[Start of section]
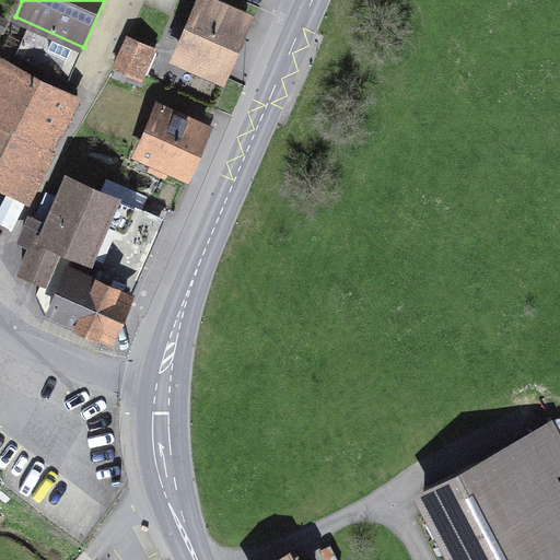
[(255,15),(217,0),(197,0),(171,65),(224,88),(255,15)]
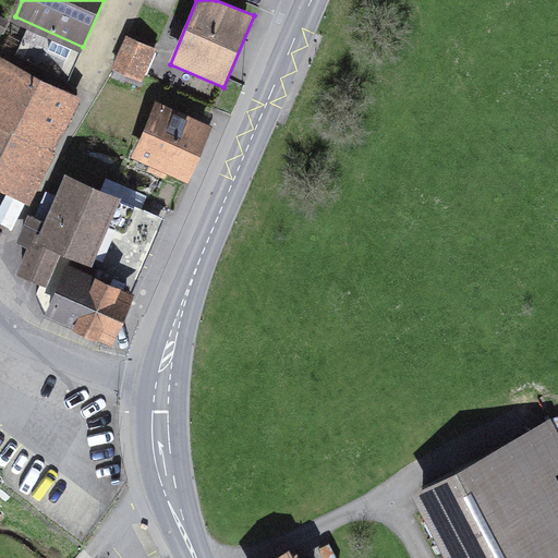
[(155,48),(128,37),(114,67),(142,79),(155,48)]
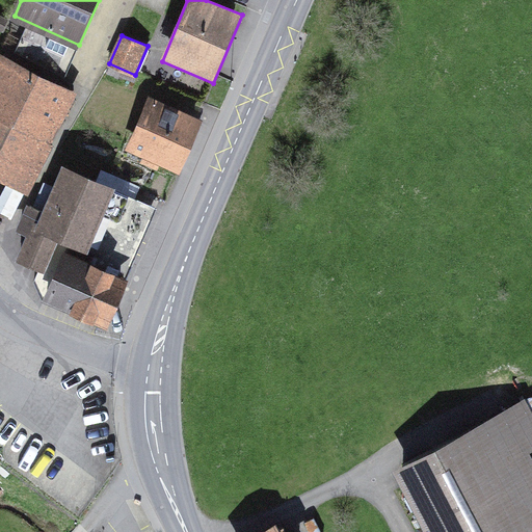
[(0,157),(30,173),(74,83),(8,52),(0,70),(0,157)]
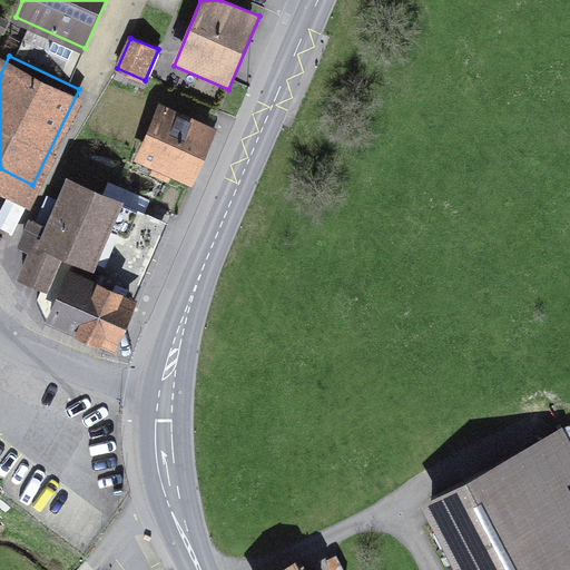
[(217,129),(159,105),(135,161),(192,187),(217,129)]
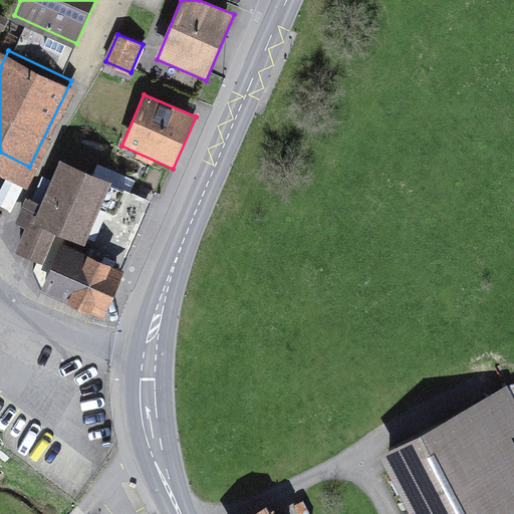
[(156,197),(64,155),(22,247),(47,258),(59,233),(124,263),(156,197)]
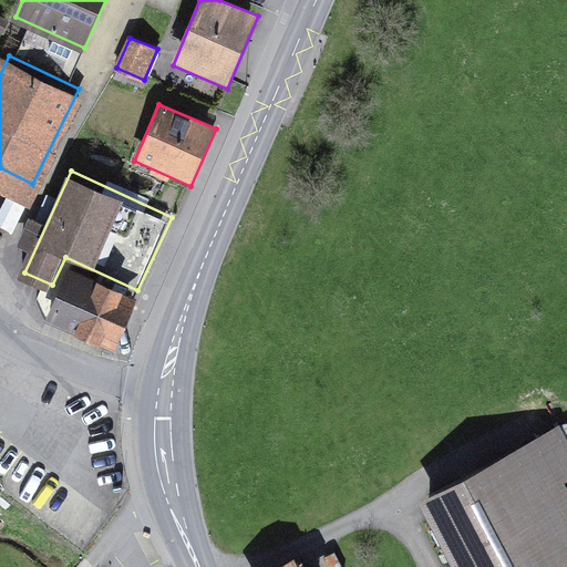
[(140,299),(73,268),(50,319),(116,350),(140,299)]
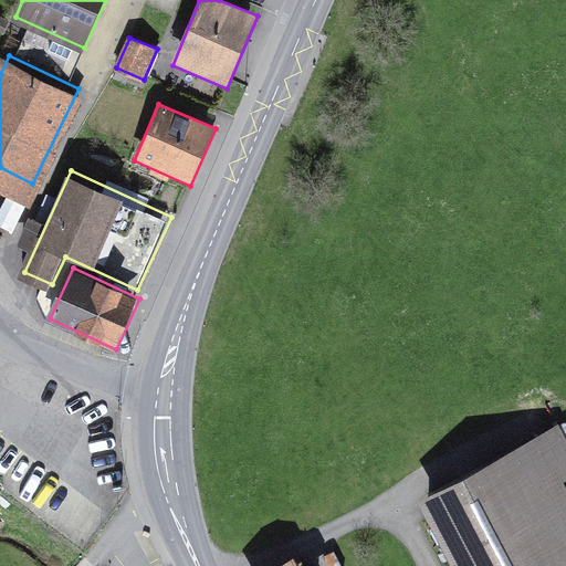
[(565,565),(565,429),(565,428),(422,499),(456,565),(565,565)]
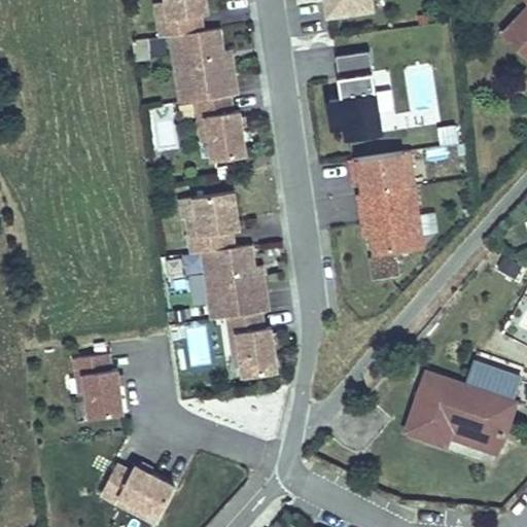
[(207,16),(205,0),(165,0),(166,4),(168,21),(157,22),(160,39),(171,38),(181,36),(194,35),(191,19),(200,18),(207,16)]
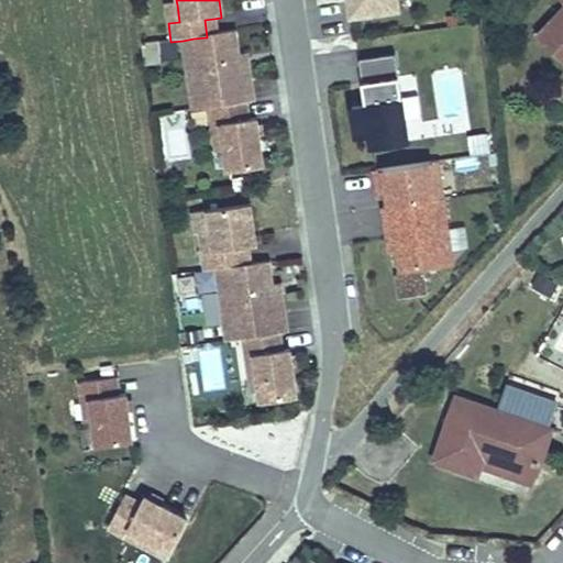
[(400,18),(397,0),(350,0),(354,24),(400,18)]
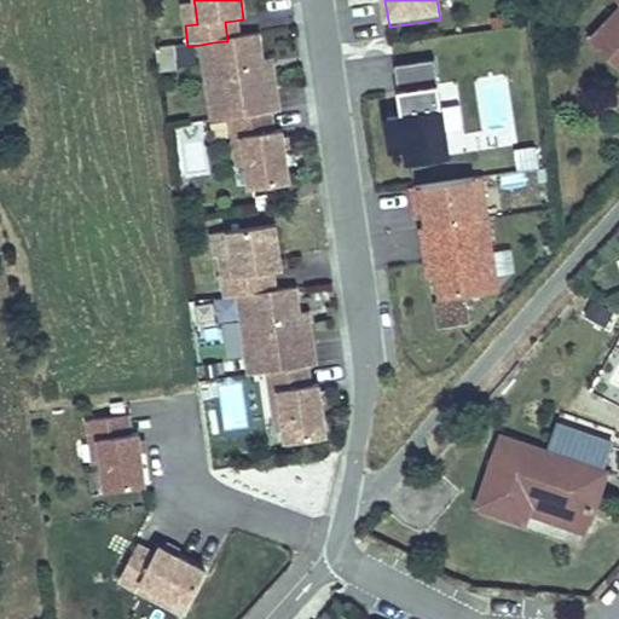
[(197,24),(195,5),(183,7),(185,25),(197,24)]
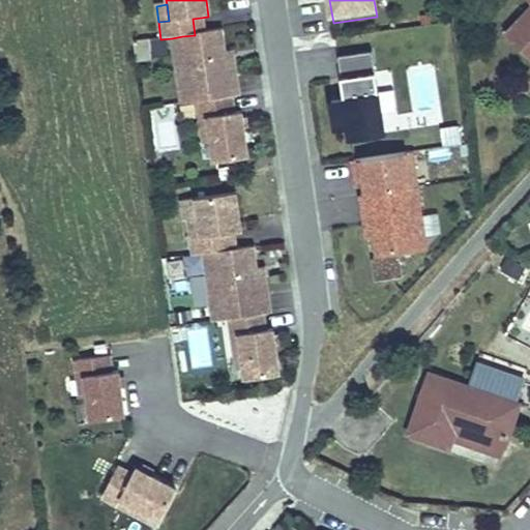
[(529,10),(507,33),(529,56),(529,10)]
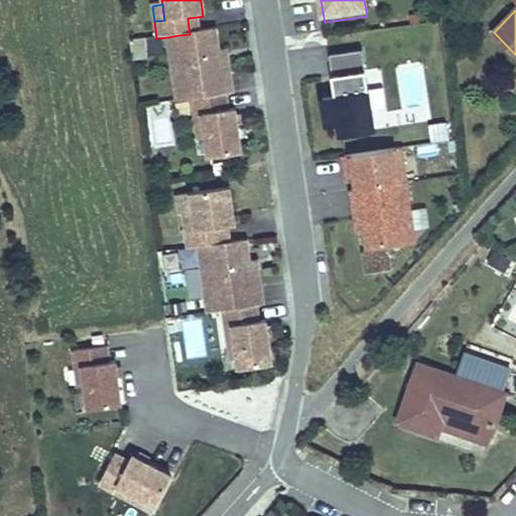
[(199,33),(196,17),(187,18),(189,34),(199,33)]
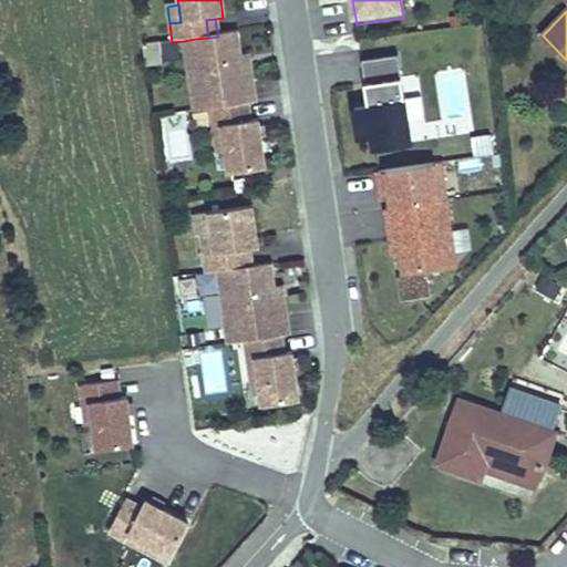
[(255,104),(249,68),(240,69),(239,58),(236,33),(218,37),(208,38),(195,39),(197,60),(187,62),(194,113),(212,111),(247,105),(254,104),(255,104)]
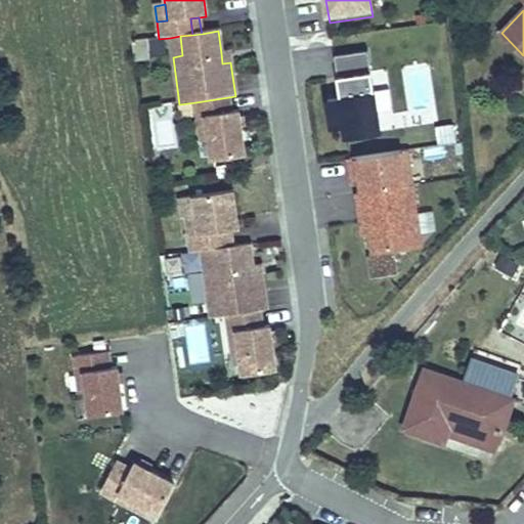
[(182,55),(180,36),(170,38),(173,57),(182,55)]
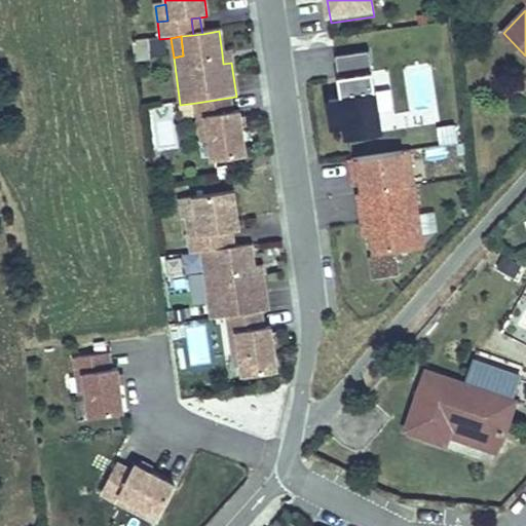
[(231,63),(229,52),(222,53),(223,64),(231,63)]
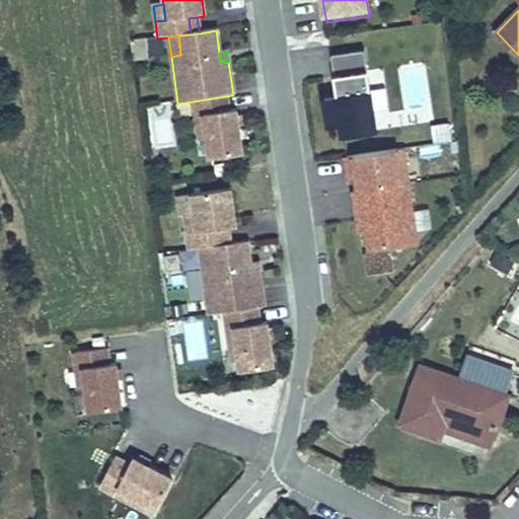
[(377,137),(367,56),(332,60),(339,101),(326,103),(330,131),(343,130),(344,142),(377,137)]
[End of section]
- PROBLEM TO WORK ON -
Nothing but the lines from the one containing "[(155,48),(128,37),(114,67),(142,79),(155,48)]" through the one containing "[(140,299),(73,268),(50,319),(116,350),(140,299)]" should appear, copied exactly from the material above and without pictures.

- EXERCISE SOLUTION -
[(155,48),(128,37),(114,67),(142,79),(155,48)]
[(0,157),(30,173),(74,83),(8,52),(0,70),(0,157)]
[(217,129),(159,105),(135,161),(192,187),(217,129)]
[(156,197),(64,155),(22,247),(47,258),(59,233),(124,263),(156,197)]
[(140,299),(73,268),(50,319),(116,350),(140,299)]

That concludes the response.